--- DATA SHOWN ---

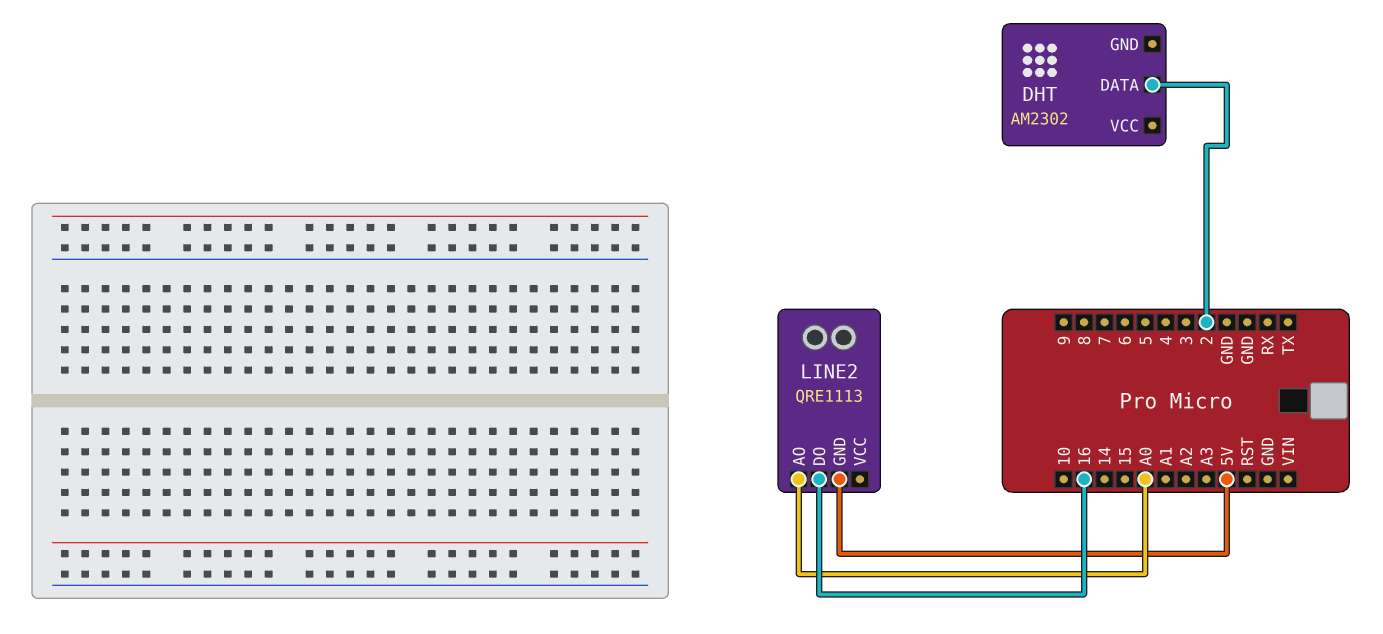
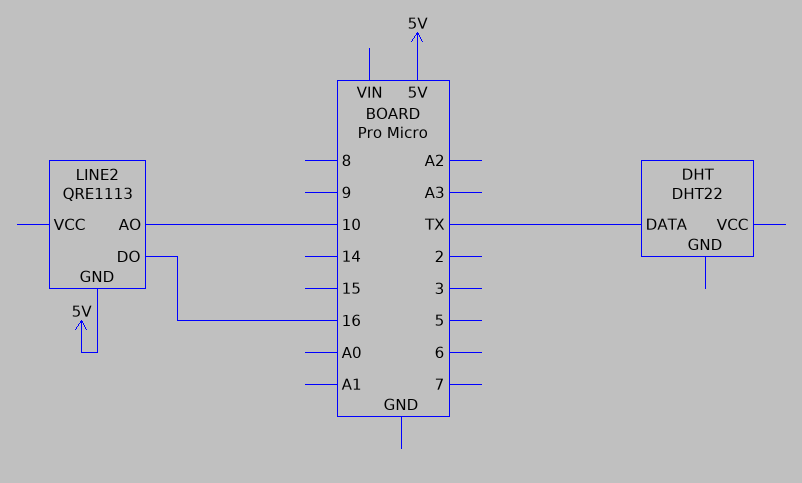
DHT: AM2302 -> DHT22
DHT pin DATA: 2 -> TX
LINE2 pin AO: A0 -> 10

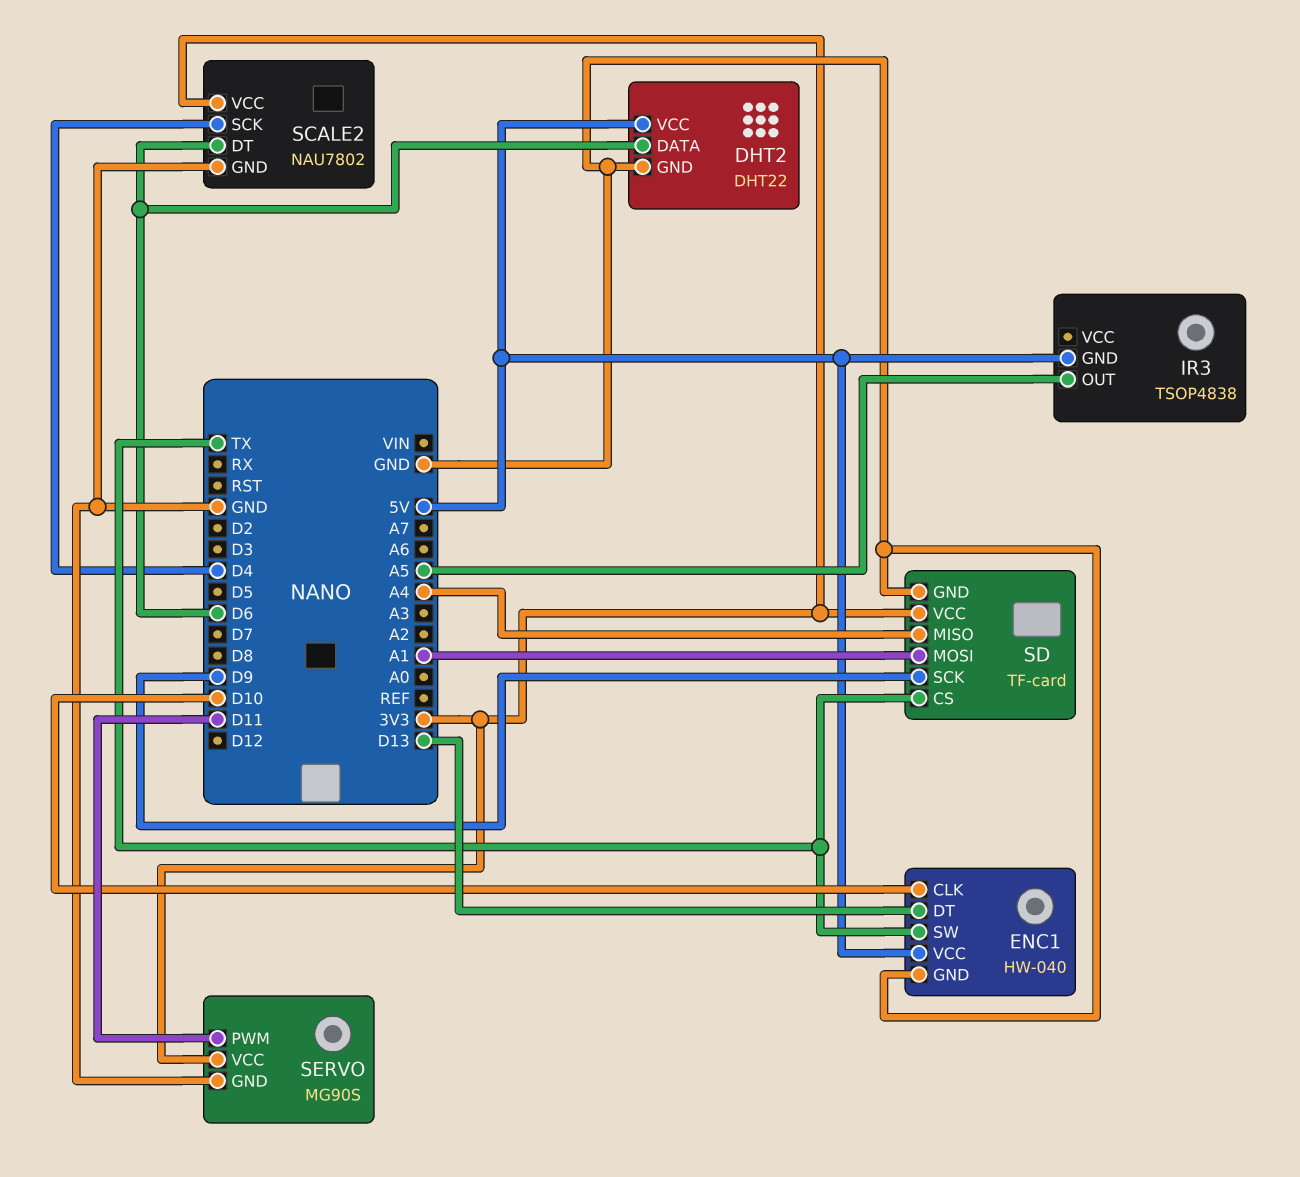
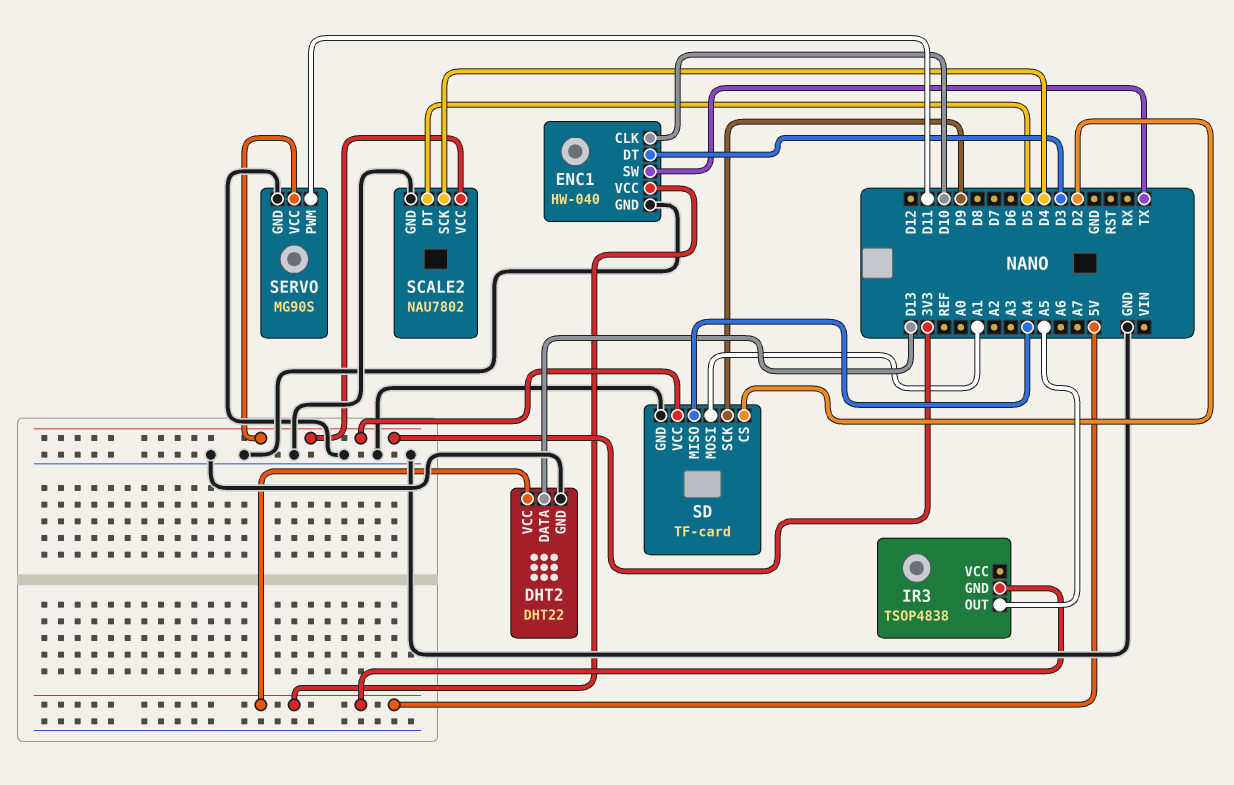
DHT2 pin DATA: D6 -> D13
ENC1 pin DT: D13 -> D3
SCALE2 pin DT: D6 -> D5
SD pin CS: TX -> D2

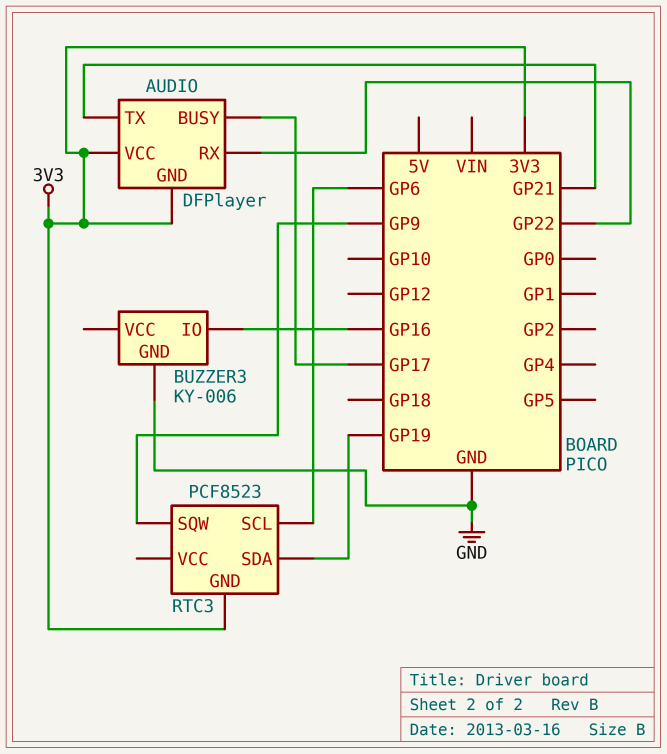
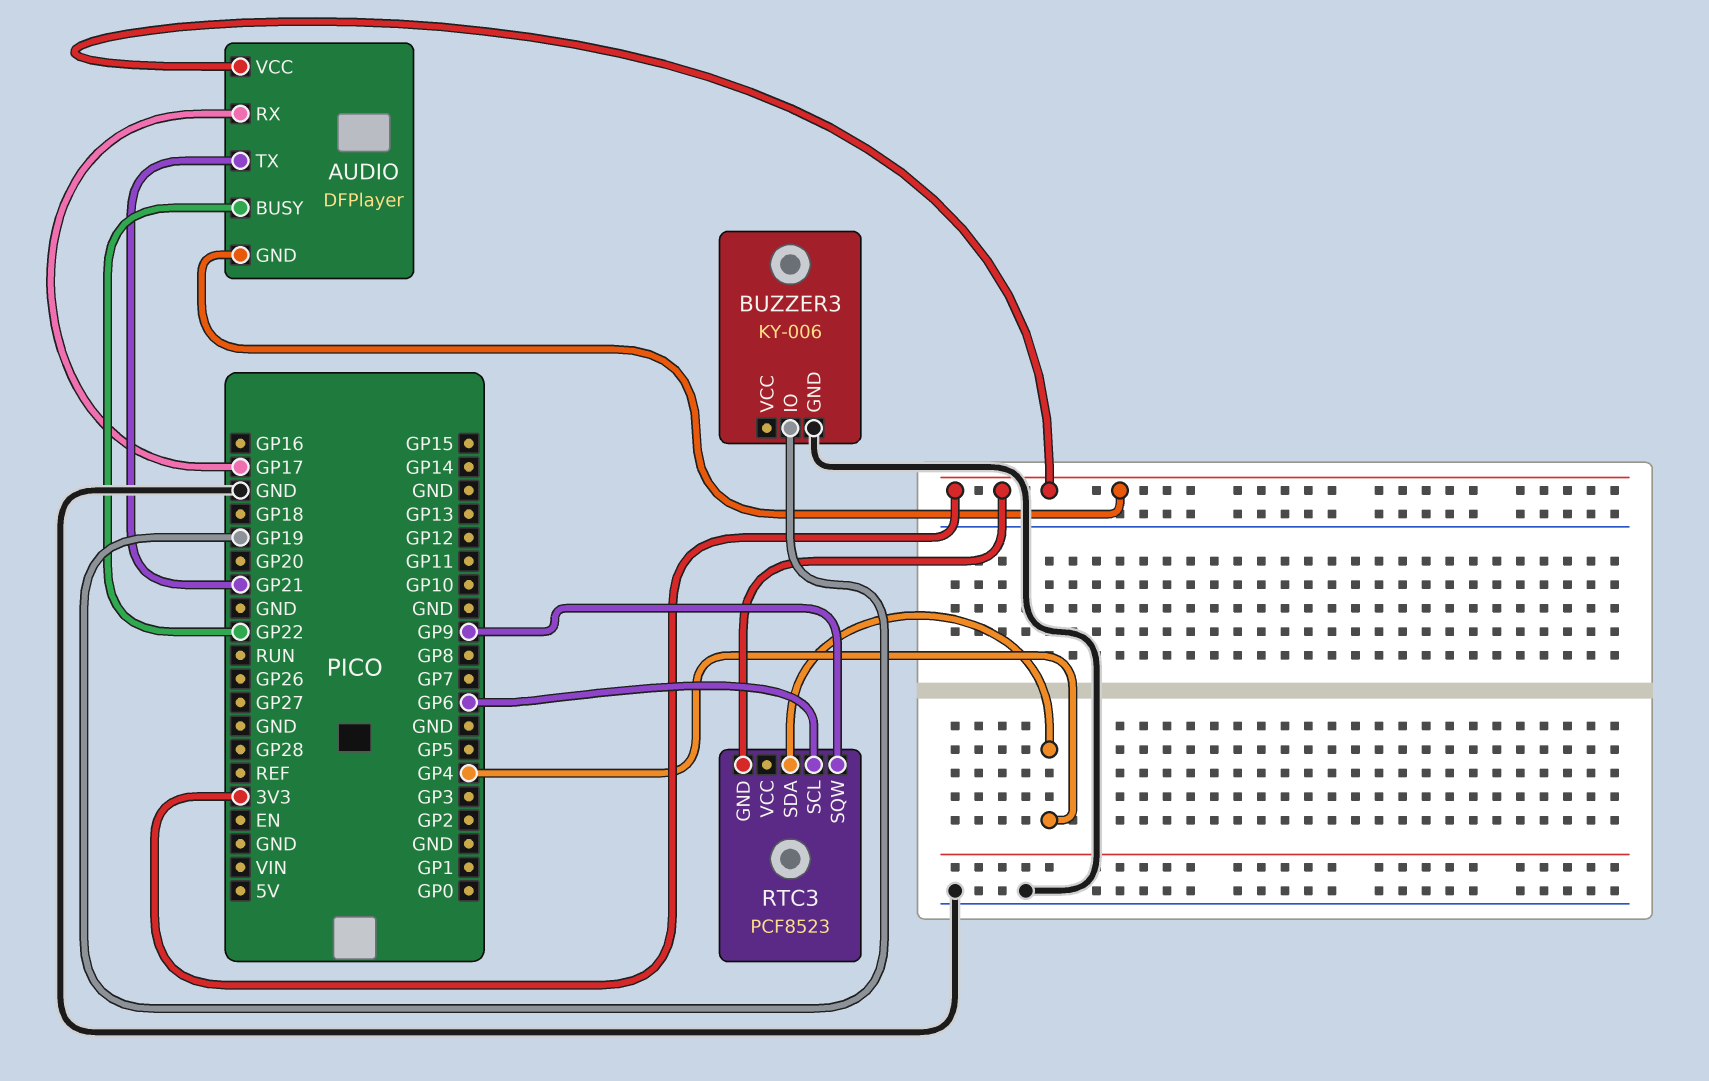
AUDIO pin BUSY: GP17 -> GP22
AUDIO pin RX: GP22 -> GP17
BUZZER3 pin IO: GP16 -> GP19
RTC3 pin SDA: GP19 -> GP4

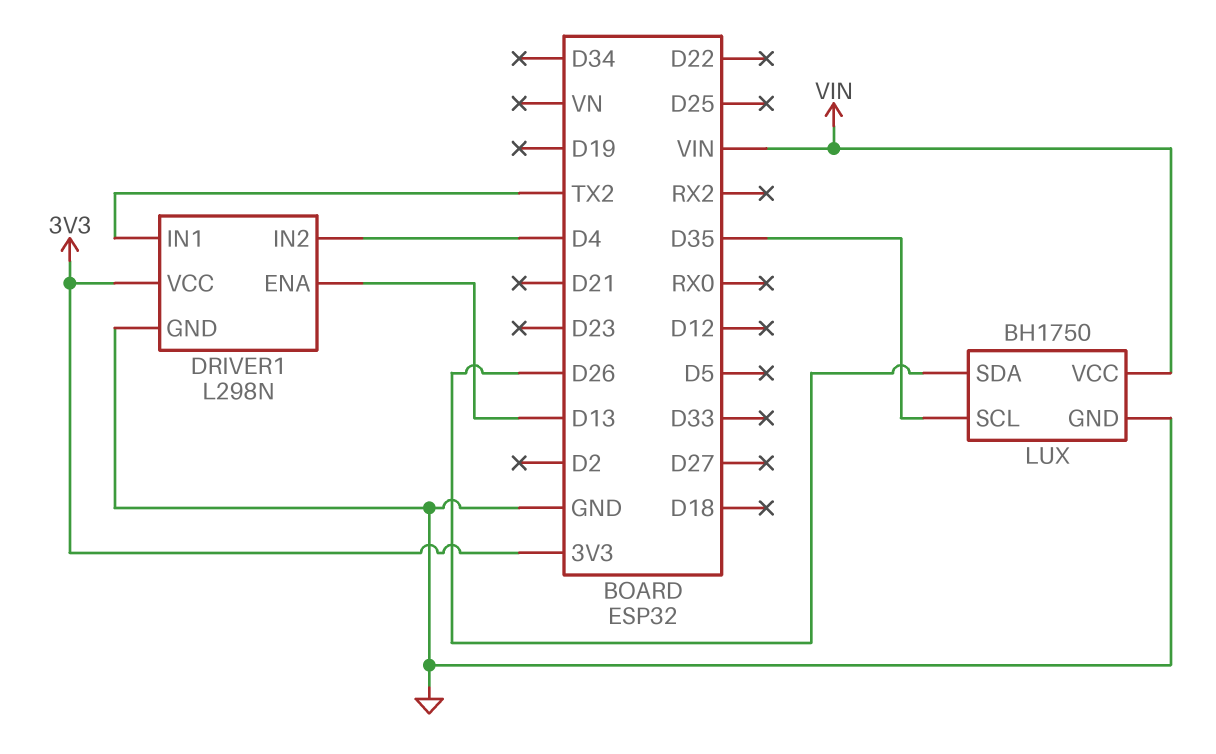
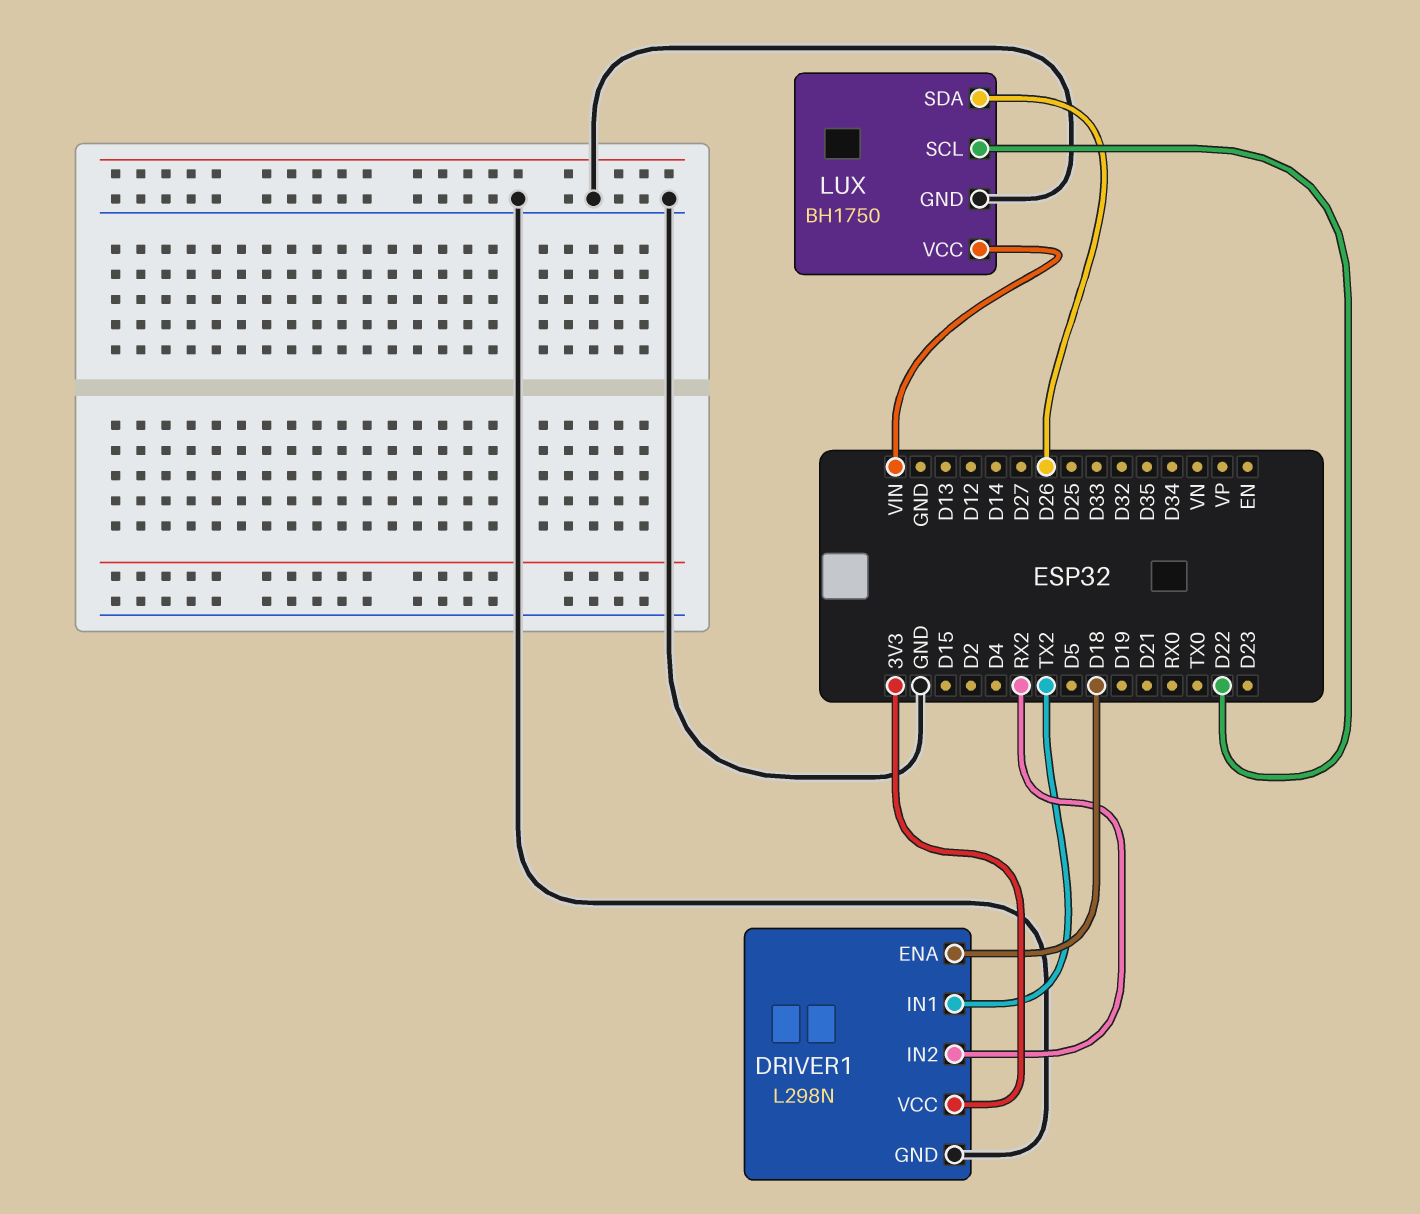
DRIVER1 pin ENA: D13 -> D18
DRIVER1 pin IN2: D4 -> RX2
LUX pin SCL: D35 -> D22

---

WORK ORDER: Lines that include the word "AUDIO" are to be extracted from the data above.

ANSWER TO THIS TASK:
AUDIO pin BUSY: GP17 -> GP22
AUDIO pin RX: GP22 -> GP17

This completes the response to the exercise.